START Dataset content

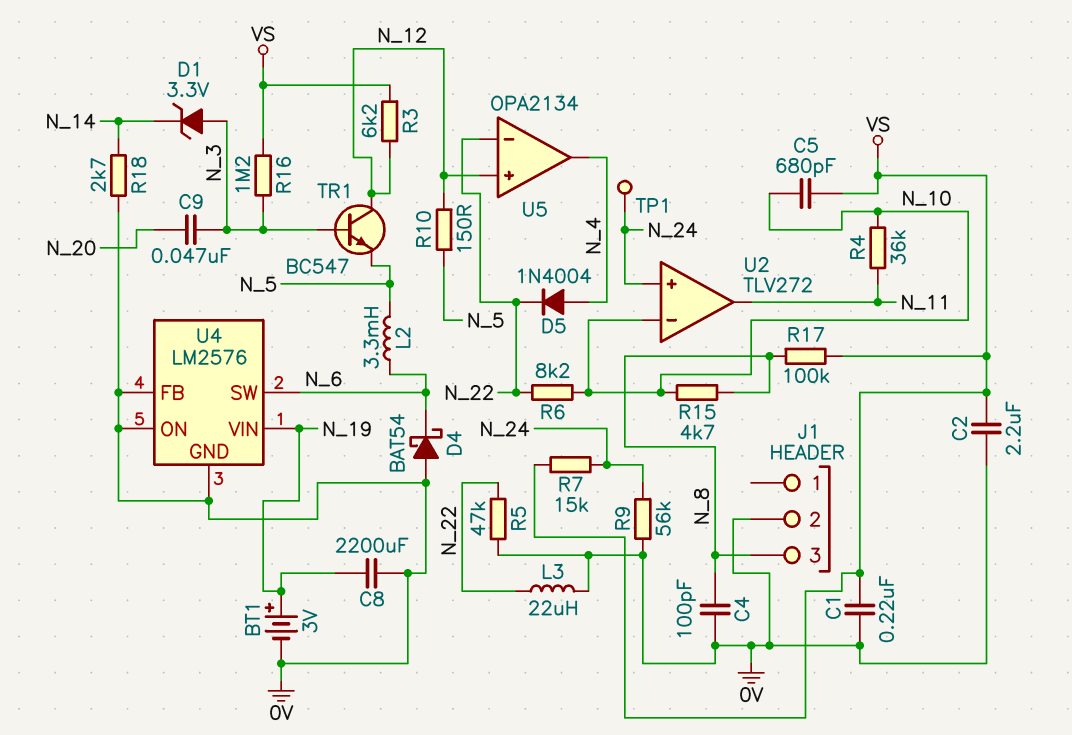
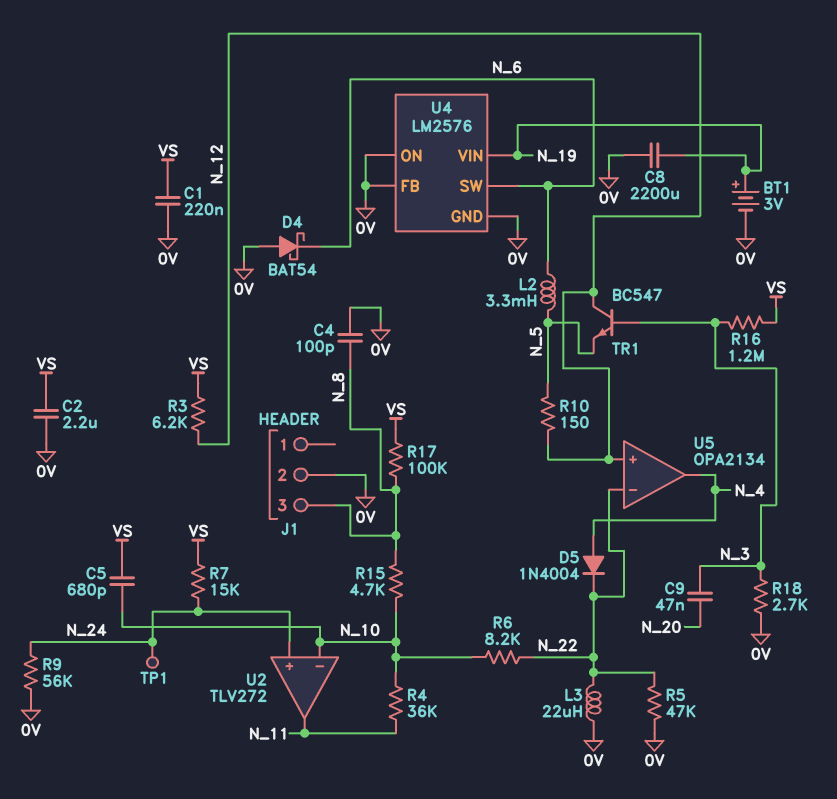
D1: zener 3.3V (A N_3, K N_14) -> none
R18: 2.7k (0V, N_14) -> 2.7k (0V, N_3)

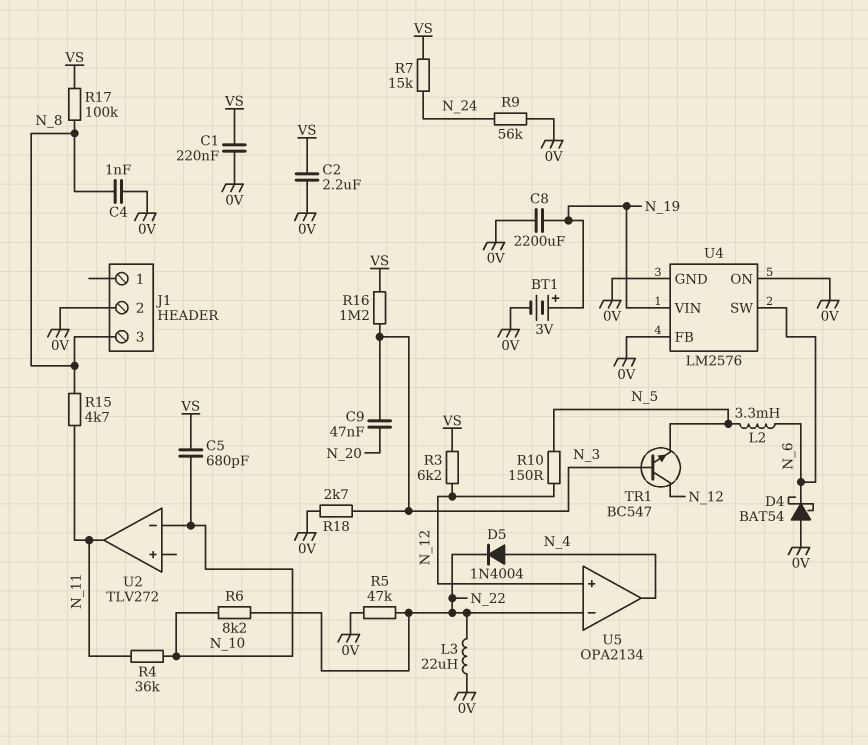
C4: 100pF (0V, N_8) -> 1nF (0V, N_8)
R15: 4.7k (N_8, N_10) -> 4.7k (N_8, N_11)
TP1: test point (N_24) -> none
U2 pin in+: N_24 -> none

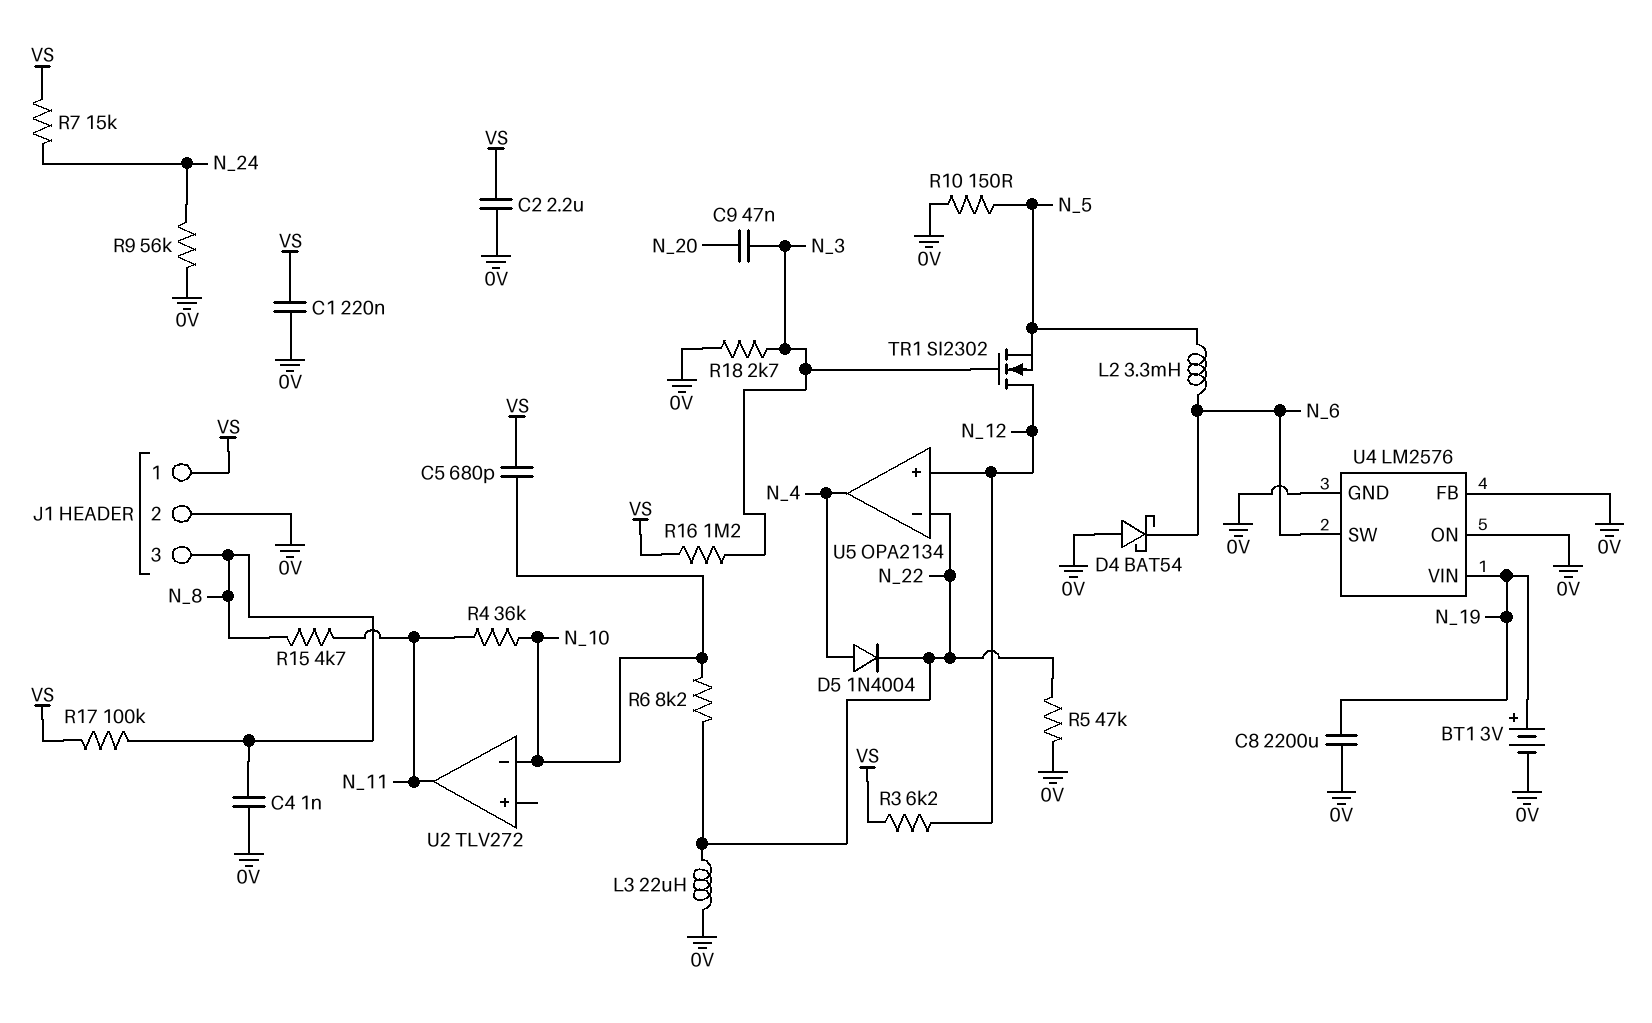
J1 pin 1: none -> VS
R10: 150 (N_5, N_12) -> 150 (0V, N_5)
TR1: NPN BC547 (B N_3, C N_12, E N_5) -> NMOS SI2302 (G N_3, D N_12, S N_5)

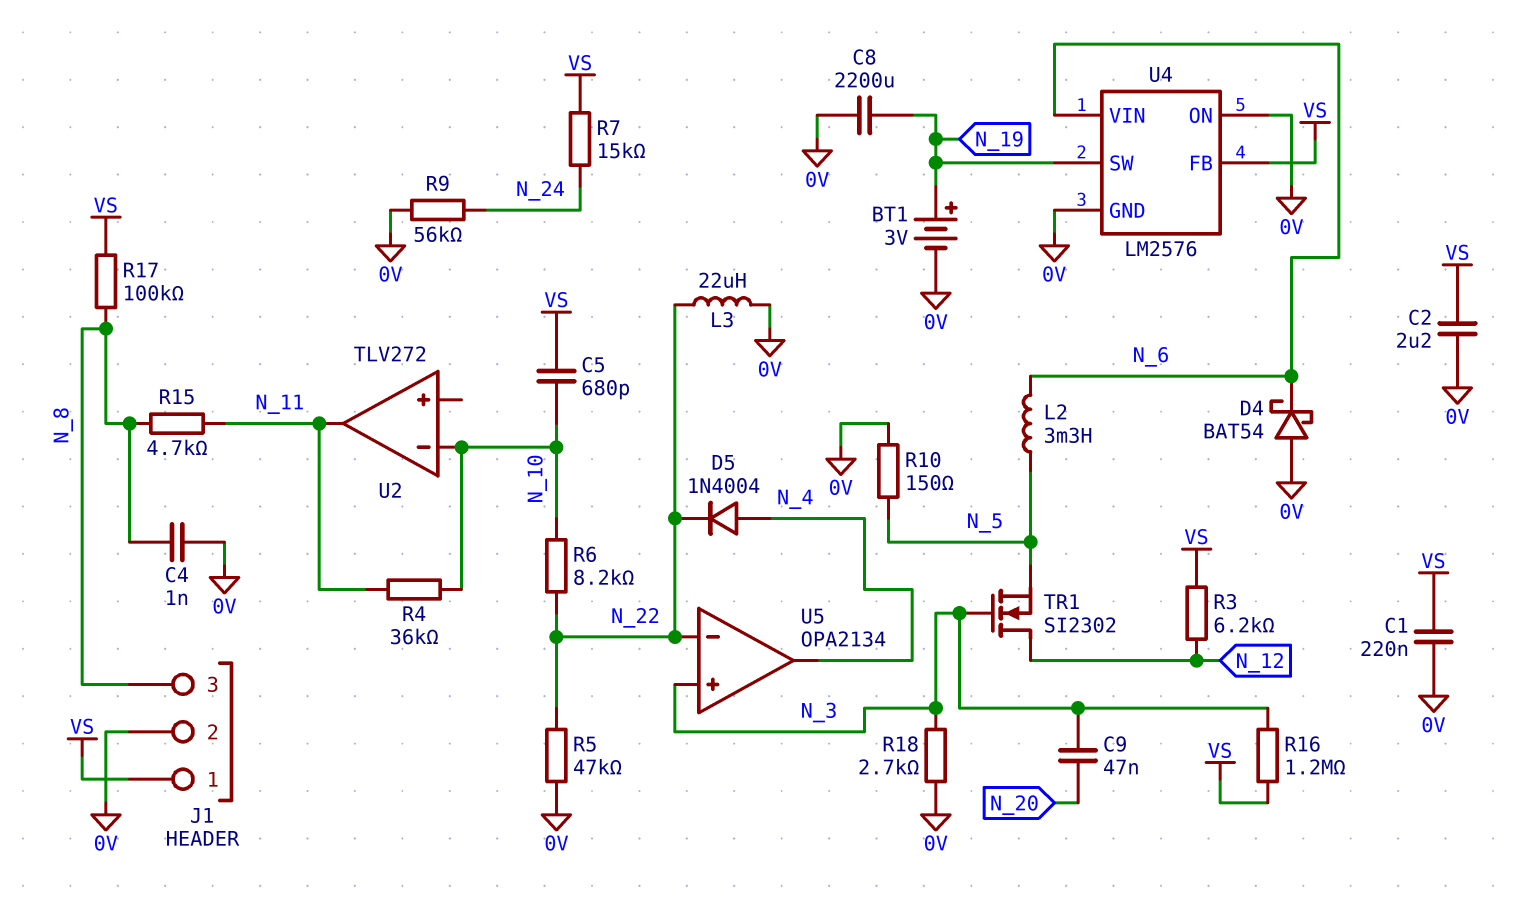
U4 pin FB: 0V -> VS
U4 pin SW: N_6 -> N_19
U4 pin VIN: N_19 -> N_6
U5 pin in+: N_12 -> N_3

END Dataset content

What the task requires
Only the lines from the one that contains "R18: 2.7k (0V, N_14) -> 2.7k (0V, N_3)" through the last line of the records may appear in the answer, retyped exactly and with no pictures.

Exercise output
R18: 2.7k (0V, N_14) -> 2.7k (0V, N_3)

C4: 100pF (0V, N_8) -> 1nF (0V, N_8)
R15: 4.7k (N_8, N_10) -> 4.7k (N_8, N_11)
TP1: test point (N_24) -> none
U2 pin in+: N_24 -> none

J1 pin 1: none -> VS
R10: 150 (N_5, N_12) -> 150 (0V, N_5)
TR1: NPN BC547 (B N_3, C N_12, E N_5) -> NMOS SI2302 (G N_3, D N_12, S N_5)

U4 pin FB: 0V -> VS
U4 pin SW: N_6 -> N_19
U4 pin VIN: N_19 -> N_6
U5 pin in+: N_12 -> N_3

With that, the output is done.